=== DATA FOR ANALYSIS ===

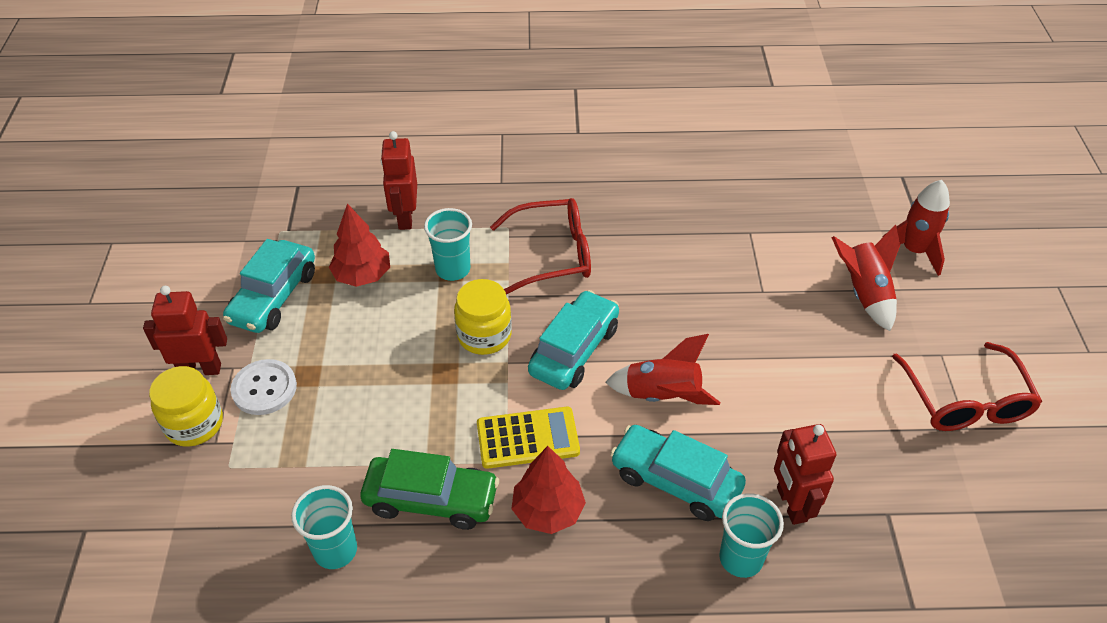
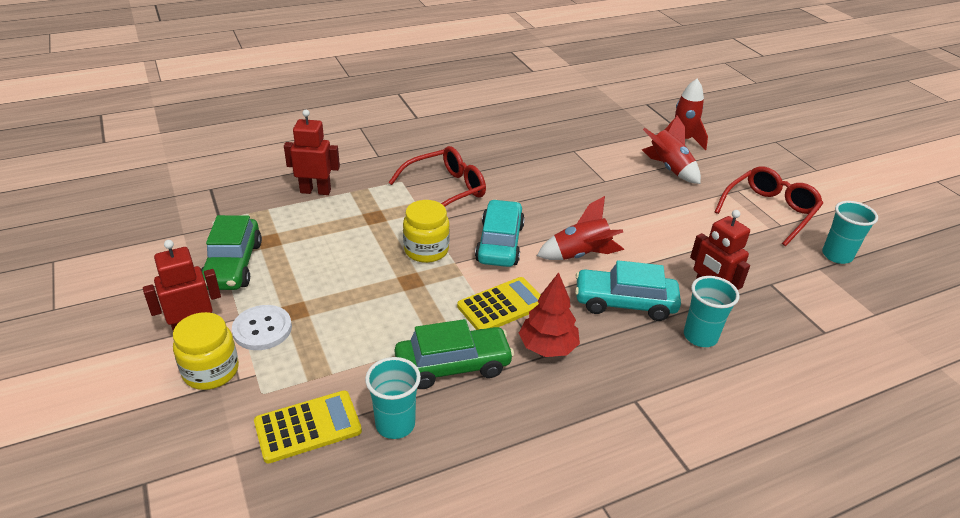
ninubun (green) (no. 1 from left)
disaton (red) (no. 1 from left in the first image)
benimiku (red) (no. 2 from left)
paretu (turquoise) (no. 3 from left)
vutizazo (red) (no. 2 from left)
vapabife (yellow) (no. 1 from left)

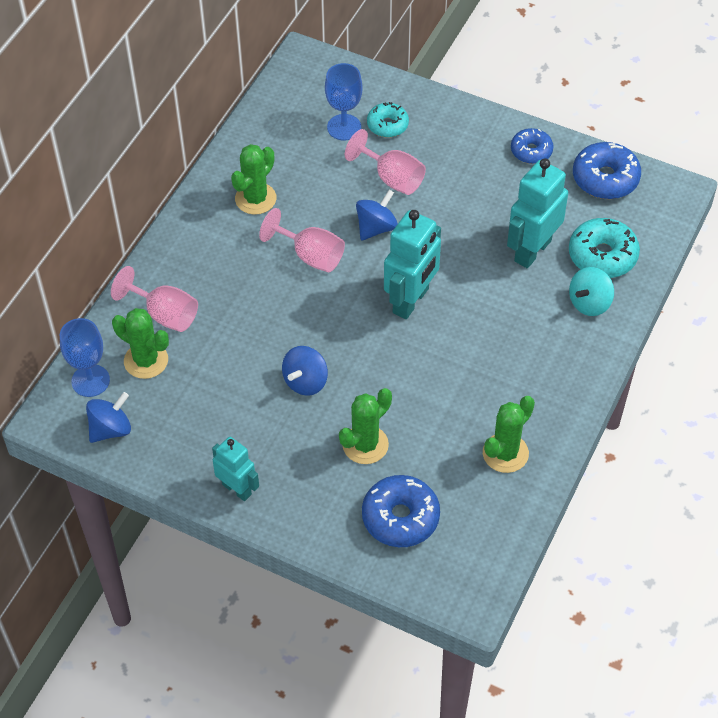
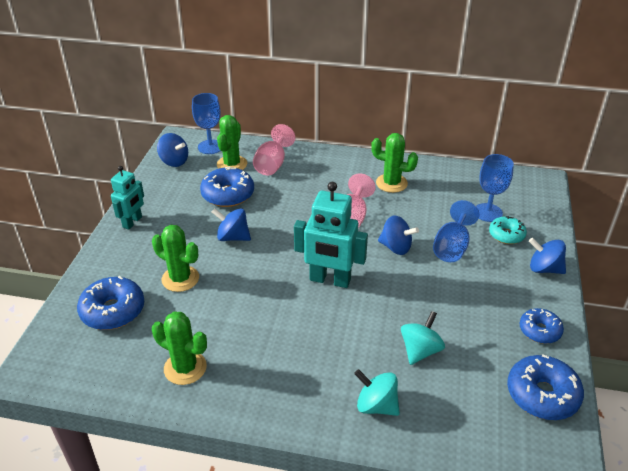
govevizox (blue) (no. 2 from left)
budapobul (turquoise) (no. 2 from left)
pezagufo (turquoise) (no. 2 from left in the first image)
pezagufo (blue) (no. 2 from left)
budapobul (blue) (no. 4 from left)

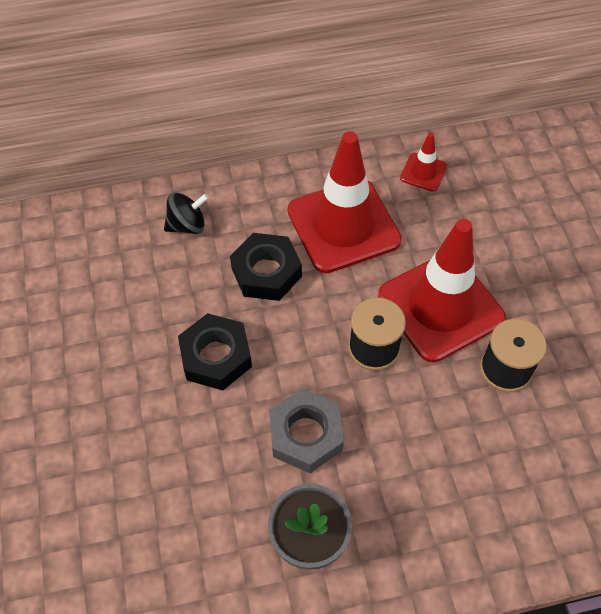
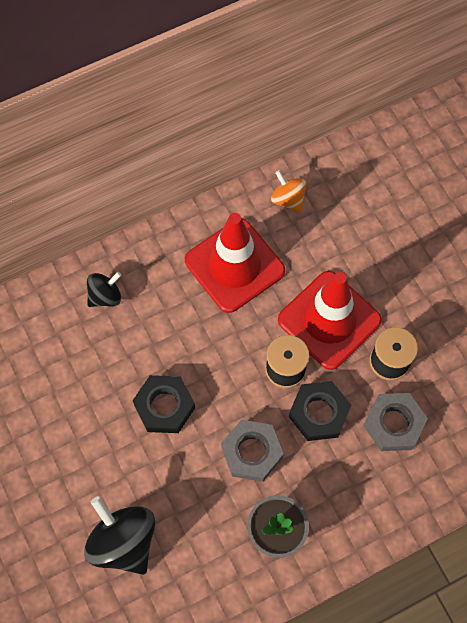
faganulex (black) (no. 2 from left)
budapobul (orange)
budapobul (black) (no. 2 from left)
faganulex (grey) (no. 2 from left)

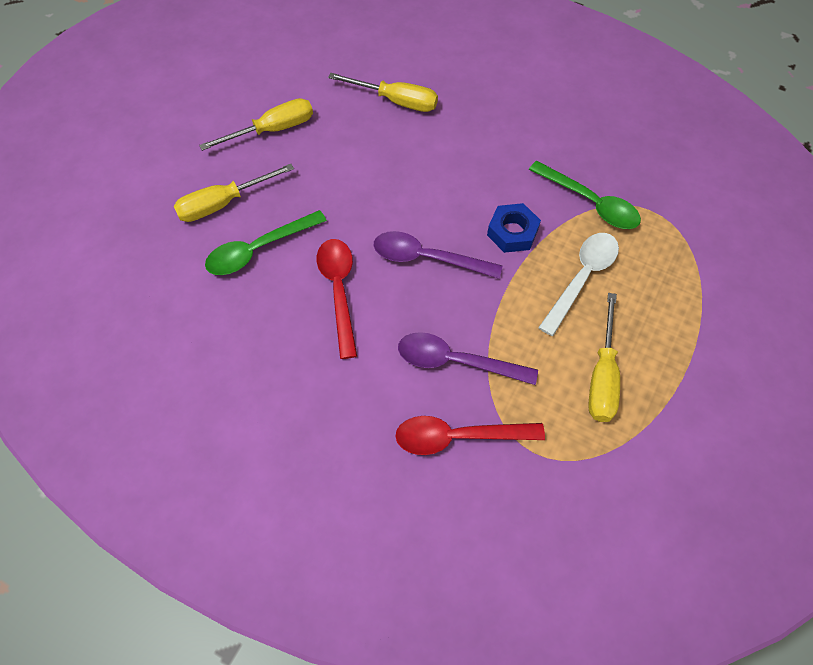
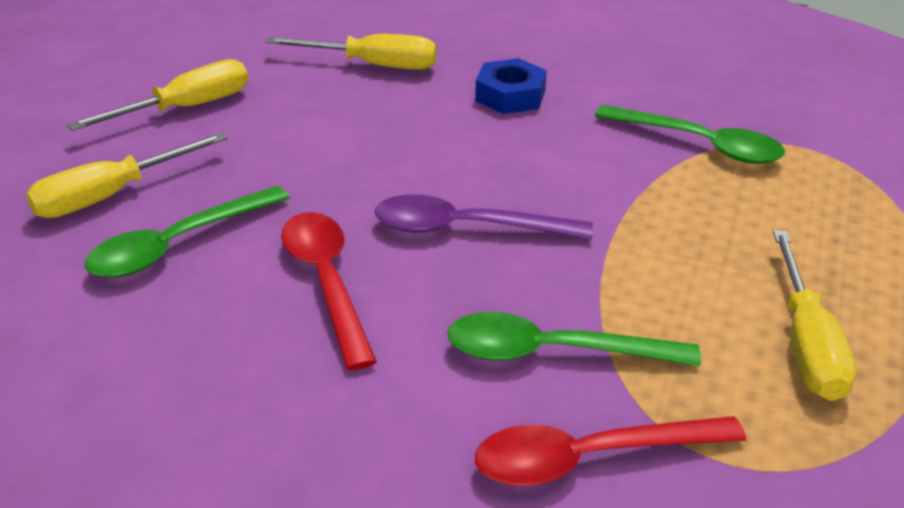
fafovomin (green) (no. 2 from left)
faganulex (blue)
fafovomin (white)

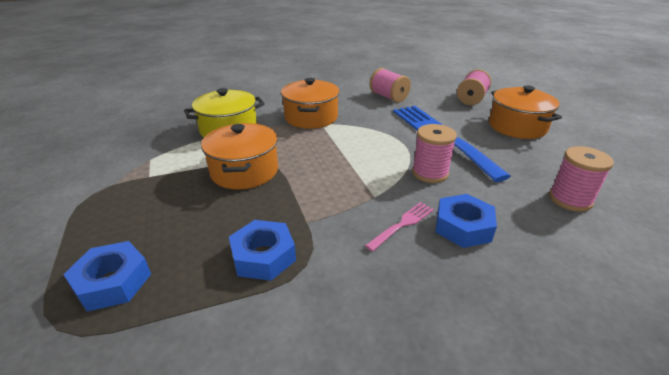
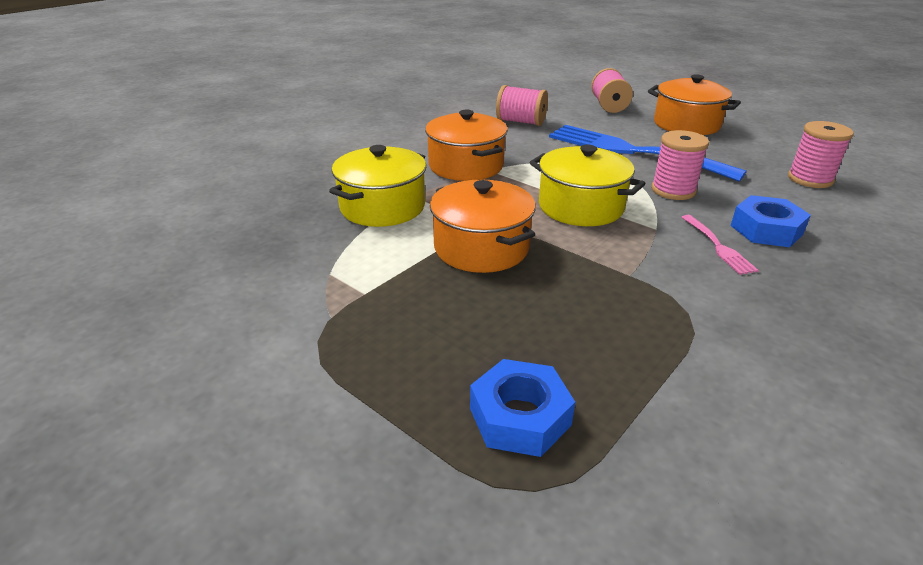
faganulex (blue) (no. 2 from left in the first image)
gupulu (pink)
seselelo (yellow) (no. 2 from left)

=== TASK INSTRUCTIONS ===
Restate the entries word for word, though any image they contain should not appear.

=== WRITTEN SOLUTION ===
ninubun (green) (no. 1 from left)
disaton (red) (no. 1 from left in the first image)
benimiku (red) (no. 2 from left)
paretu (turquoise) (no. 3 from left)
vutizazo (red) (no. 2 from left)
vapabife (yellow) (no. 1 from left)

govevizox (blue) (no. 2 from left)
budapobul (turquoise) (no. 2 from left)
pezagufo (turquoise) (no. 2 from left in the first image)
pezagufo (blue) (no. 2 from left)
budapobul (blue) (no. 4 from left)

faganulex (black) (no. 2 from left)
budapobul (orange)
budapobul (black) (no. 2 from left)
faganulex (grey) (no. 2 from left)

fafovomin (green) (no. 2 from left)
faganulex (blue)
fafovomin (white)

faganulex (blue) (no. 2 from left in the first image)
gupulu (pink)
seselelo (yellow) (no. 2 from left)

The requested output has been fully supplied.